## Data for analysis
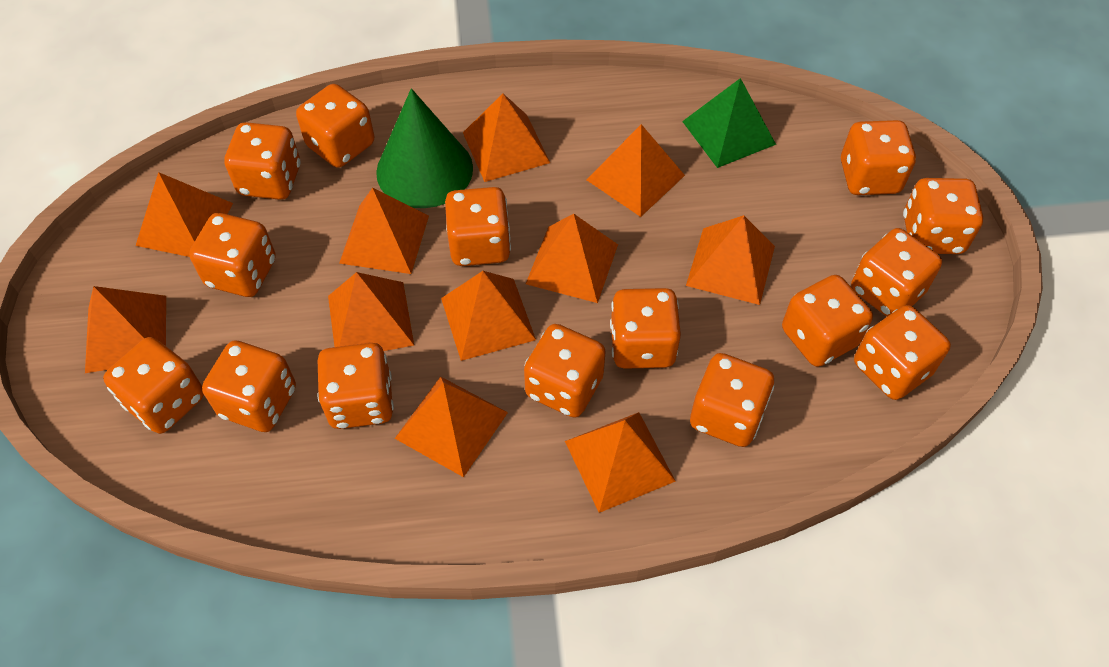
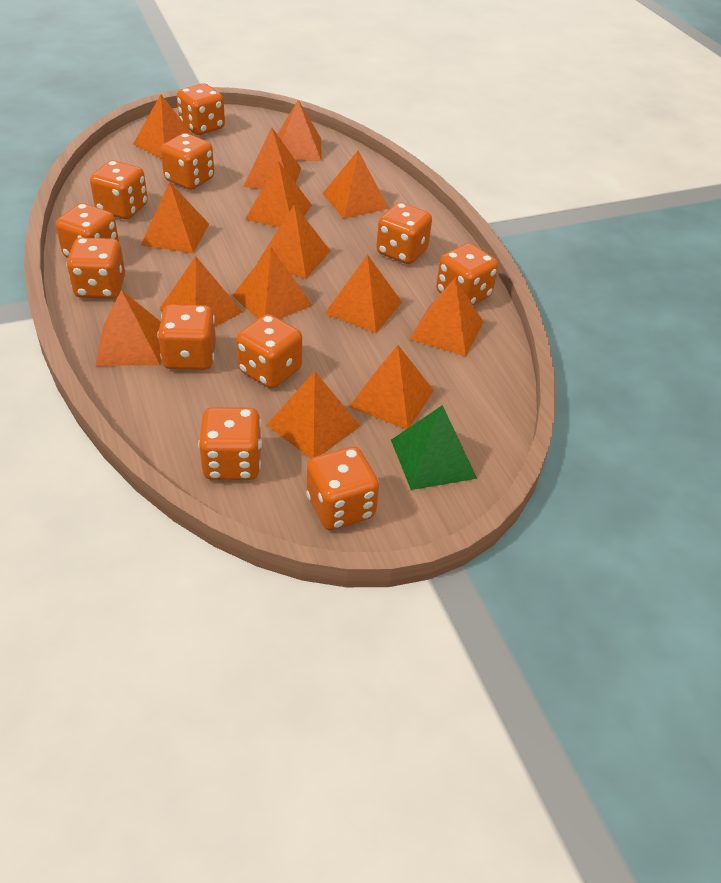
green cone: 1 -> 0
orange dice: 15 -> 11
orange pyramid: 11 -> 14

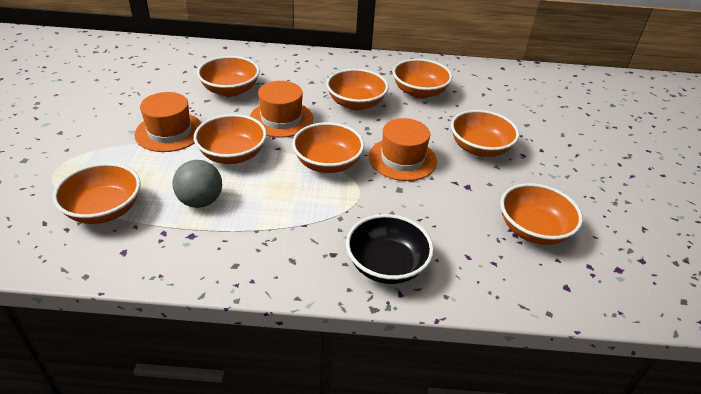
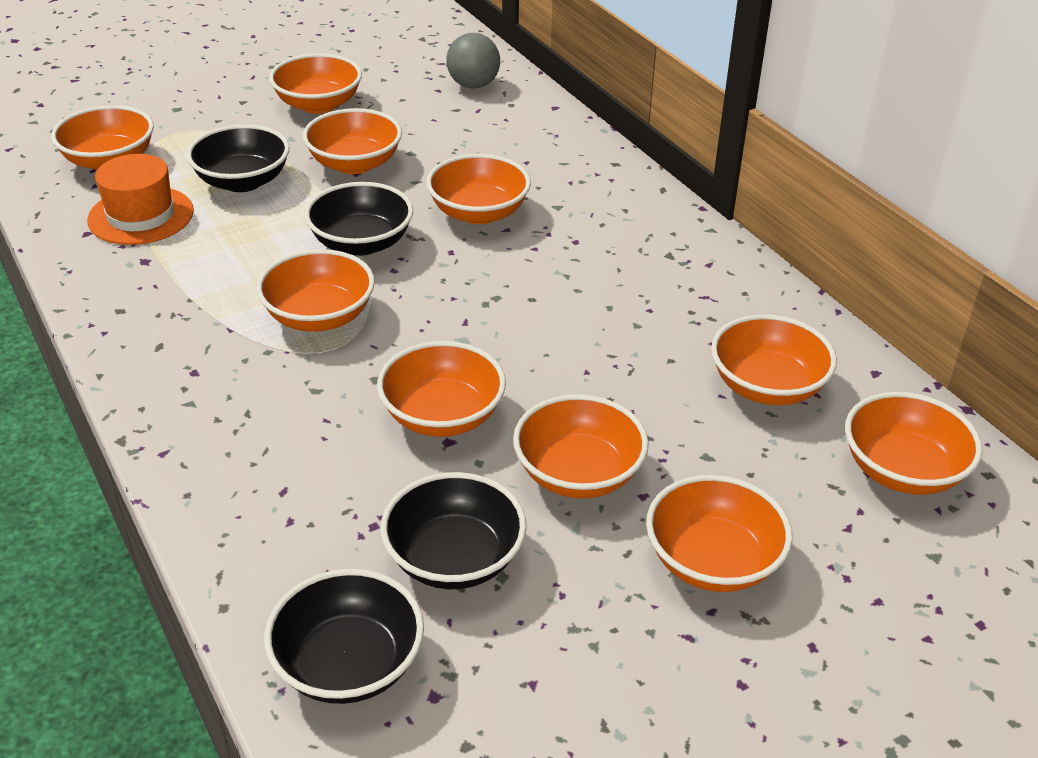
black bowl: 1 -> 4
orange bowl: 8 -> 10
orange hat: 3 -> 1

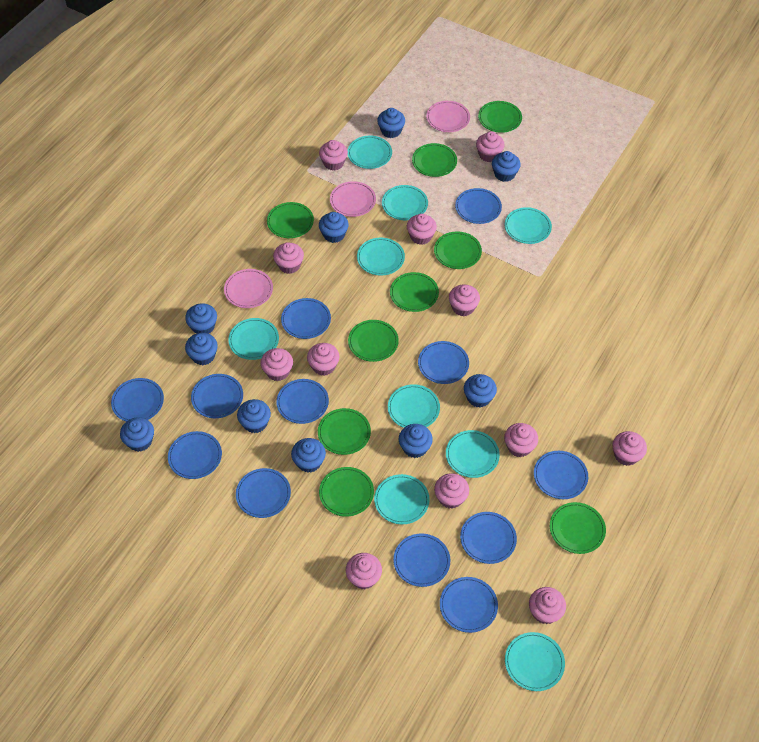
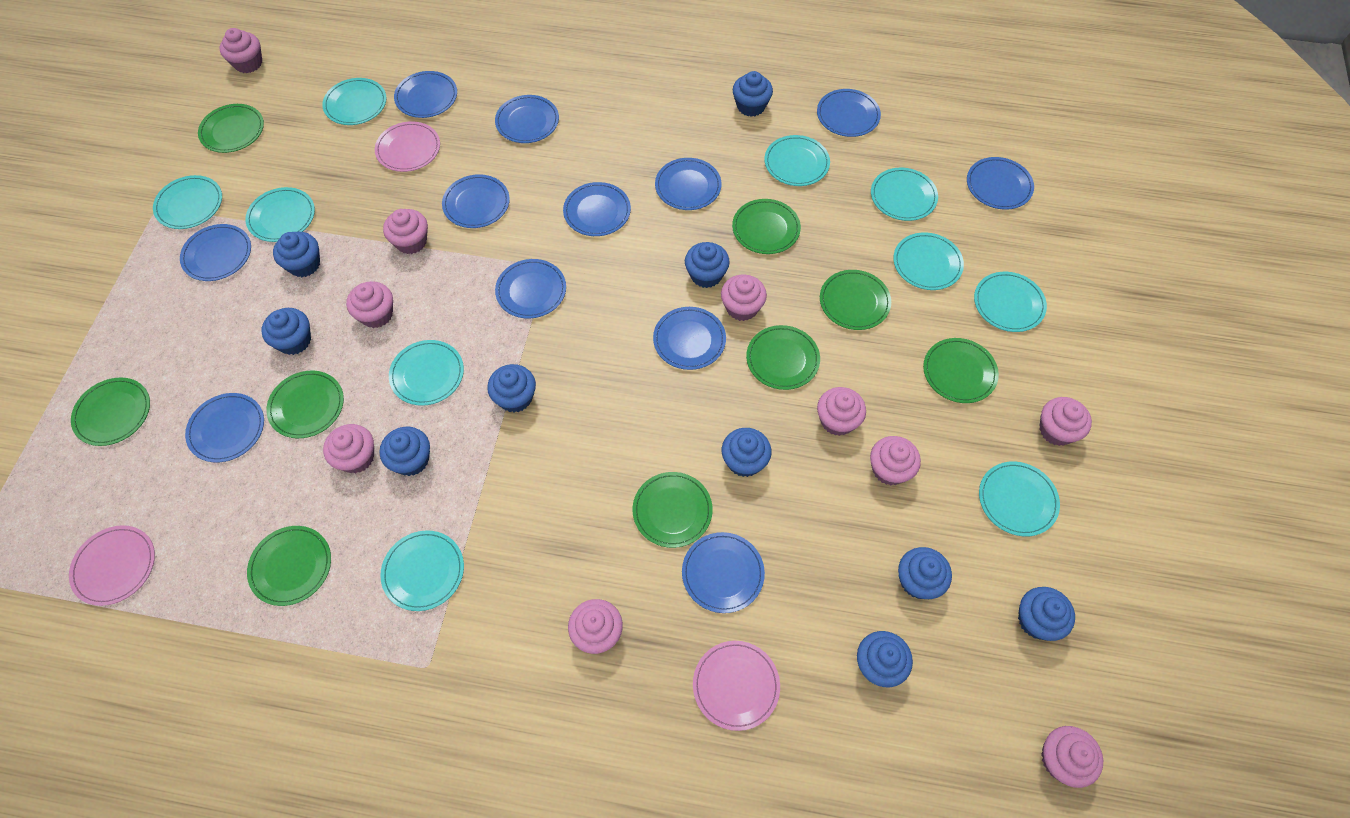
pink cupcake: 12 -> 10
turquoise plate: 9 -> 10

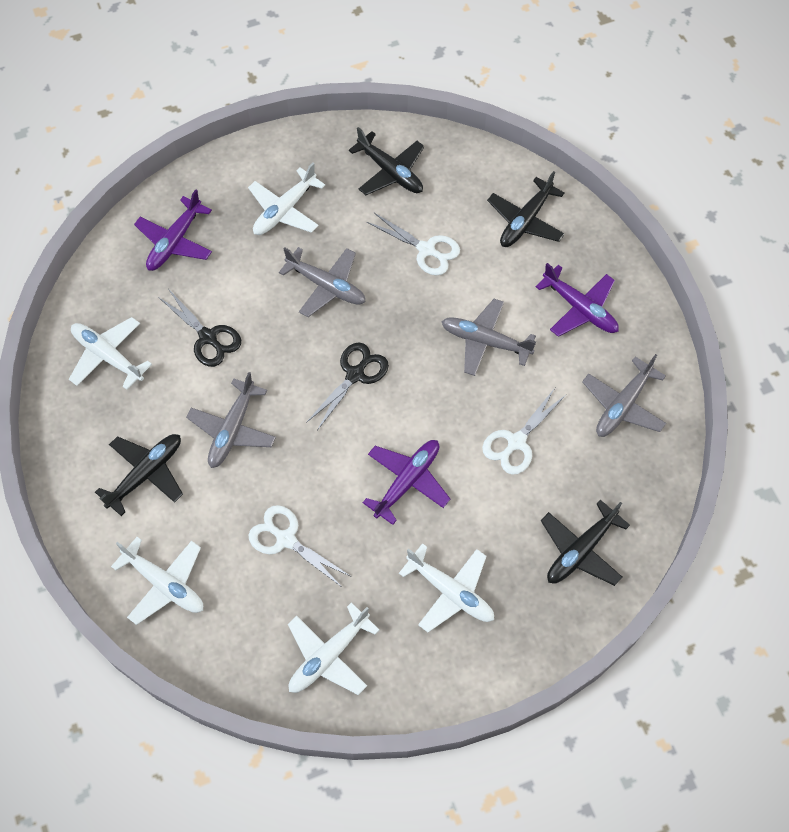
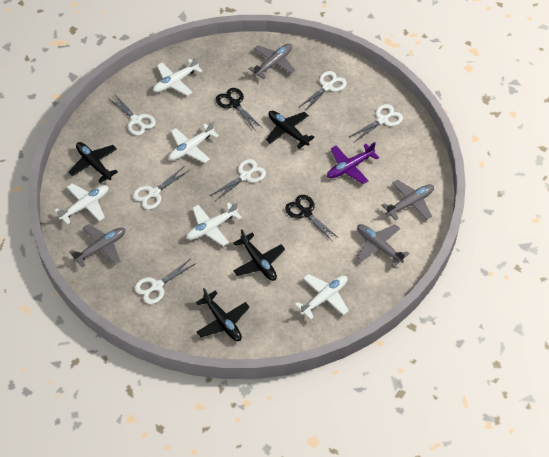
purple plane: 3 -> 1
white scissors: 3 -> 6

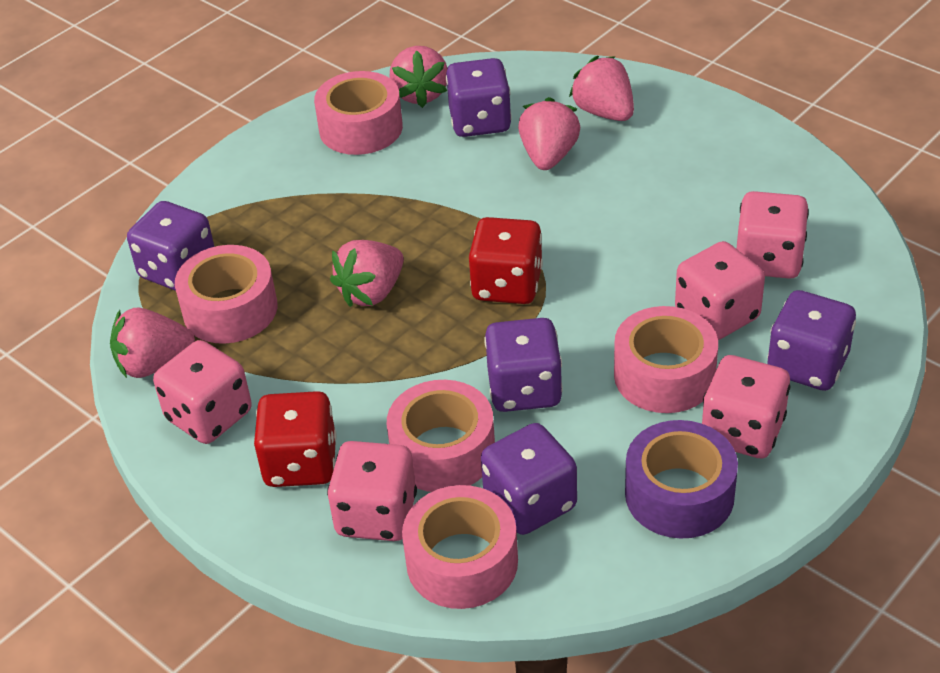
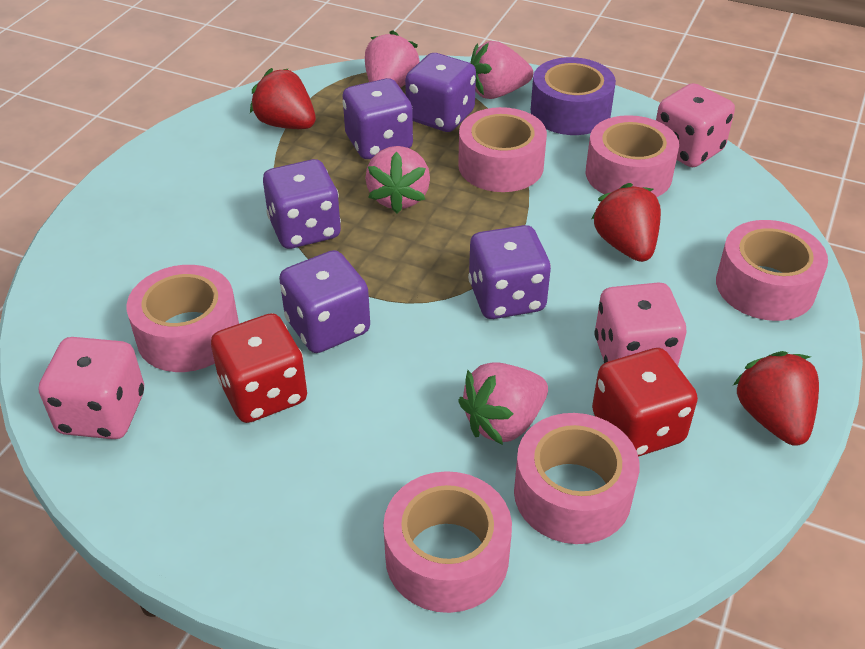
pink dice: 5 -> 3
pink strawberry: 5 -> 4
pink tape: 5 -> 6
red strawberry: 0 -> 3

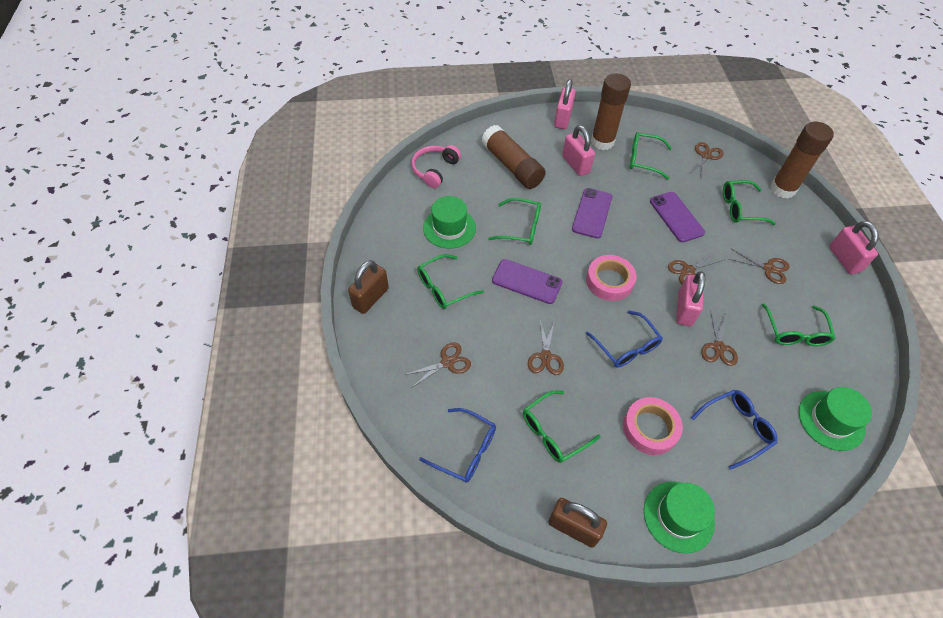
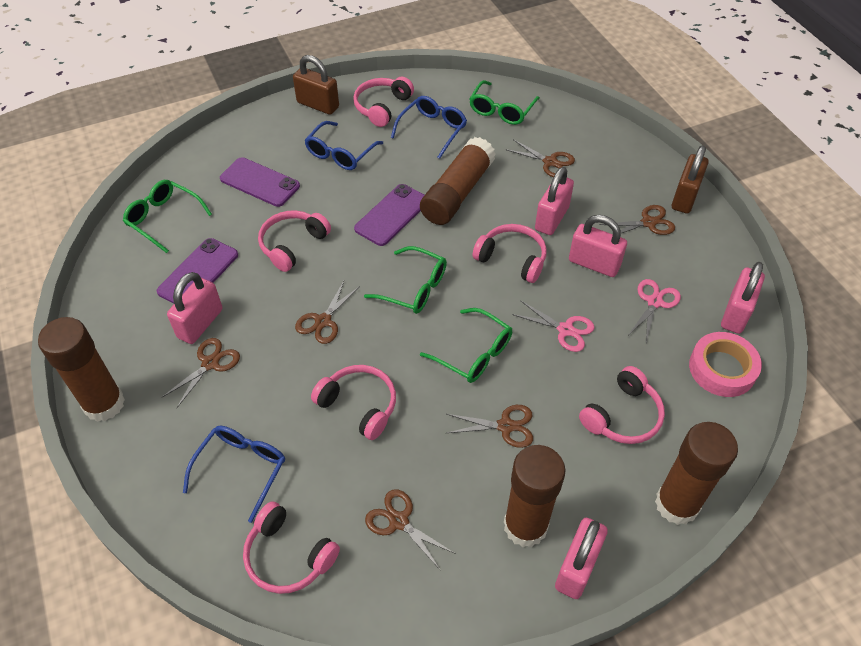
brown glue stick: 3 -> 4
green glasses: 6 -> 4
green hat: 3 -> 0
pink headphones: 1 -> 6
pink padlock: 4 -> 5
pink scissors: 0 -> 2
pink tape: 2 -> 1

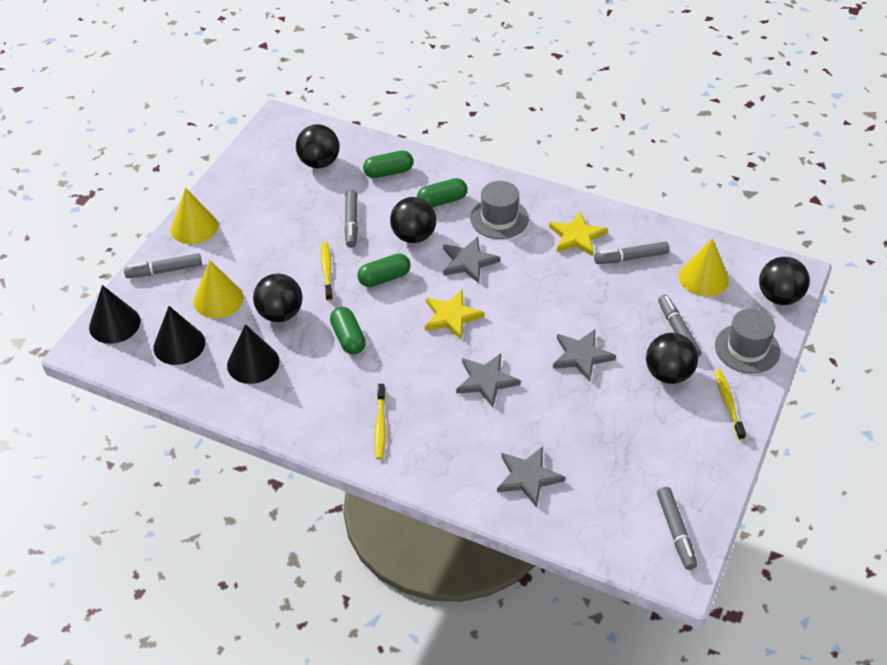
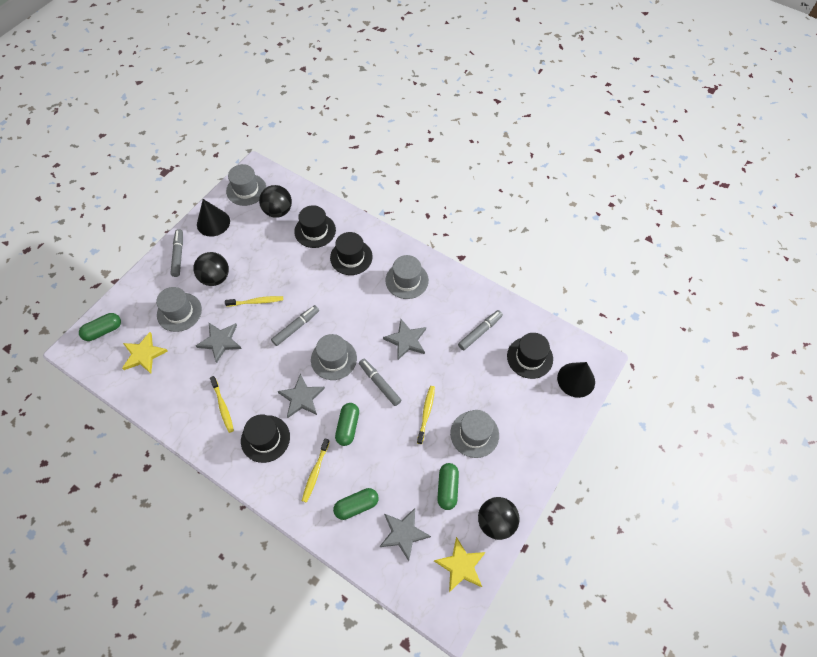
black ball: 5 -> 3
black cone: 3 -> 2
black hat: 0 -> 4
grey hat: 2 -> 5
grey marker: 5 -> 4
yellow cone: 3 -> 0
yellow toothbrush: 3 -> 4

## Your assignment
For the word "black", count the lines of the listing that hold it, and reply with the count by itself.

## Answer box
4